#### REQUIRED WORK
Copy each line of the records that includes "DGND".

RECORDS FOR THE EXERCISE below:

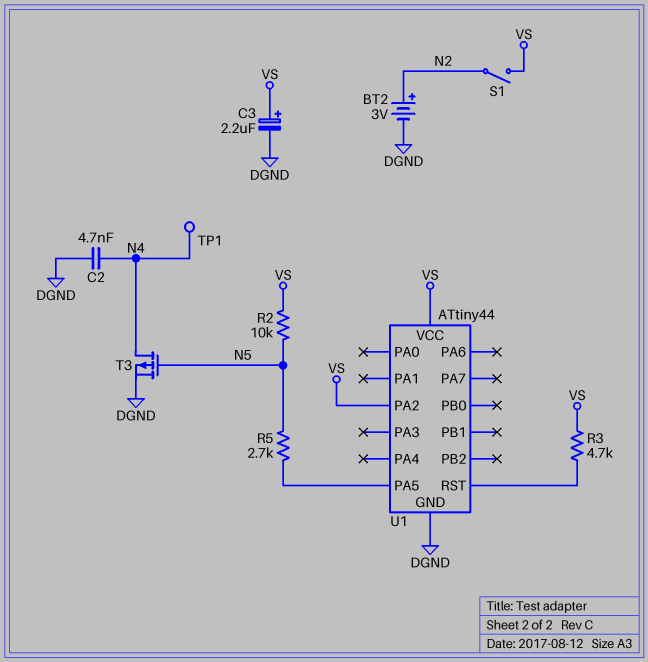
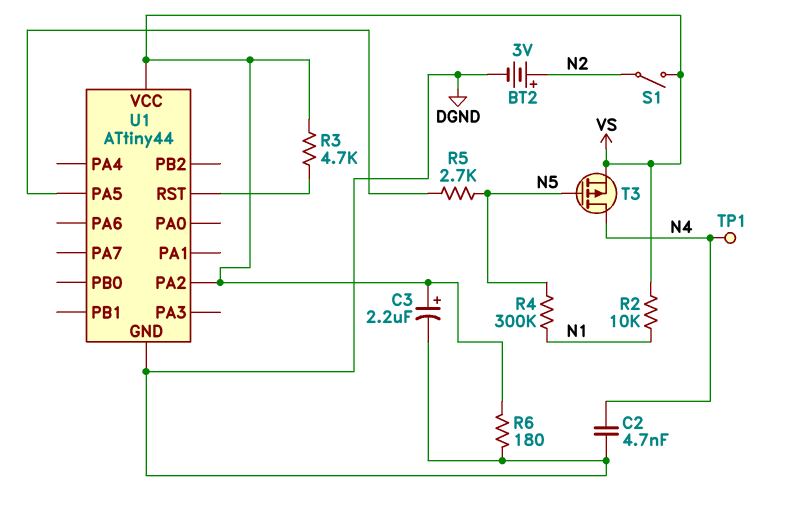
R2: 10k (N5, VS) -> 10k (N1, VS)
R4: none -> 300k (N1, N5)
R6: none -> 180 (DGND, VS)
T3: PMOS (G N5, D N4, S DGND) -> PMOS (G N5, D N4, S VS)

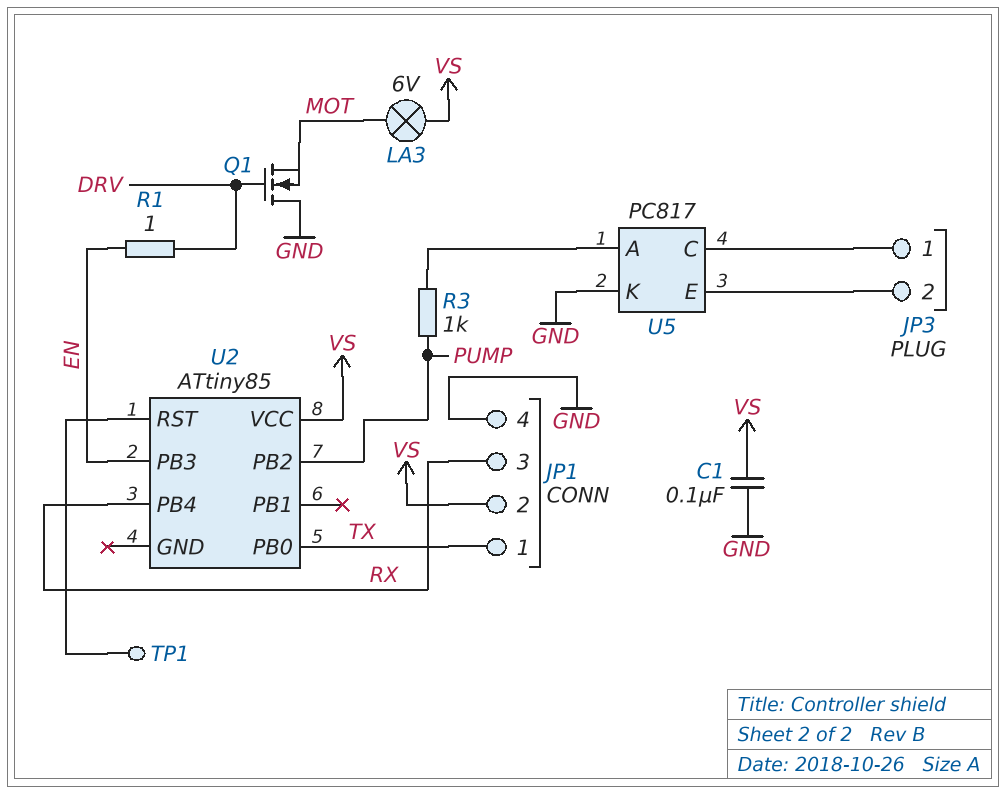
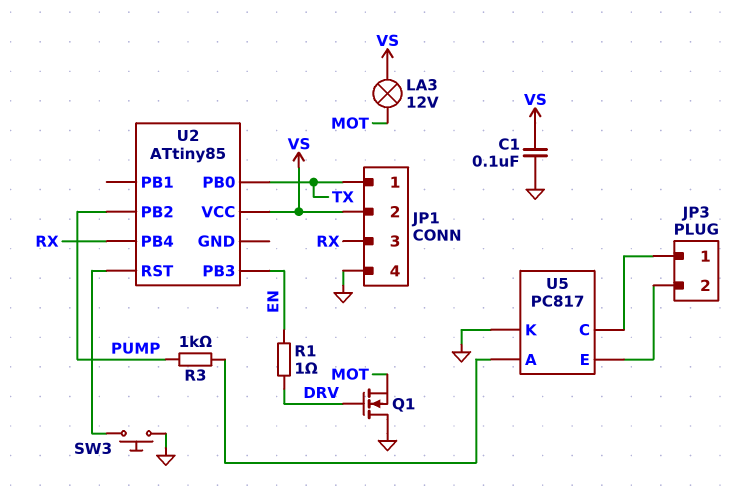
LA3: lamp 6V (MOT, VS) -> lamp 12V (MOT, VS)
SW3: none -> button (GND, U2/RST)
TP1: test point (U2/RST) -> none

End of RECORDS FOR THE EXERCISE.

#### SOLUTION FOR THIS TASK
R6: none -> 180 (DGND, VS)
T3: PMOS (G N5, D N4, S DGND) -> PMOS (G N5, D N4, S VS)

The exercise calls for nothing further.